*Requirement*
Every line below should be repeated exactly.

*Data to process*
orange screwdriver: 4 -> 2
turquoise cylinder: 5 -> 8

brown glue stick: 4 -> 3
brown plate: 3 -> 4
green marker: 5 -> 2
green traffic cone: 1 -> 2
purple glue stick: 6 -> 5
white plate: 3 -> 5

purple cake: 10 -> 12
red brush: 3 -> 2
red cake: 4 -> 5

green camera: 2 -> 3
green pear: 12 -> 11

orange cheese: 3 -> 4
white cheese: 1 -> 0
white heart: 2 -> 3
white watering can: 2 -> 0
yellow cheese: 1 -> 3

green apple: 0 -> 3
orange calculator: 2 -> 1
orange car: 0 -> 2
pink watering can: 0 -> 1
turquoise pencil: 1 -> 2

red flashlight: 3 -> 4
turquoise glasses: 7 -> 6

*Worked solution*
orange screwdriver: 4 -> 2
turquoise cylinder: 5 -> 8

brown glue stick: 4 -> 3
brown plate: 3 -> 4
green marker: 5 -> 2
green traffic cone: 1 -> 2
purple glue stick: 6 -> 5
white plate: 3 -> 5

purple cake: 10 -> 12
red brush: 3 -> 2
red cake: 4 -> 5

green camera: 2 -> 3
green pear: 12 -> 11

orange cheese: 3 -> 4
white cheese: 1 -> 0
white heart: 2 -> 3
white watering can: 2 -> 0
yellow cheese: 1 -> 3

green apple: 0 -> 3
orange calculator: 2 -> 1
orange car: 0 -> 2
pink watering can: 0 -> 1
turquoise pencil: 1 -> 2

red flashlight: 3 -> 4
turquoise glasses: 7 -> 6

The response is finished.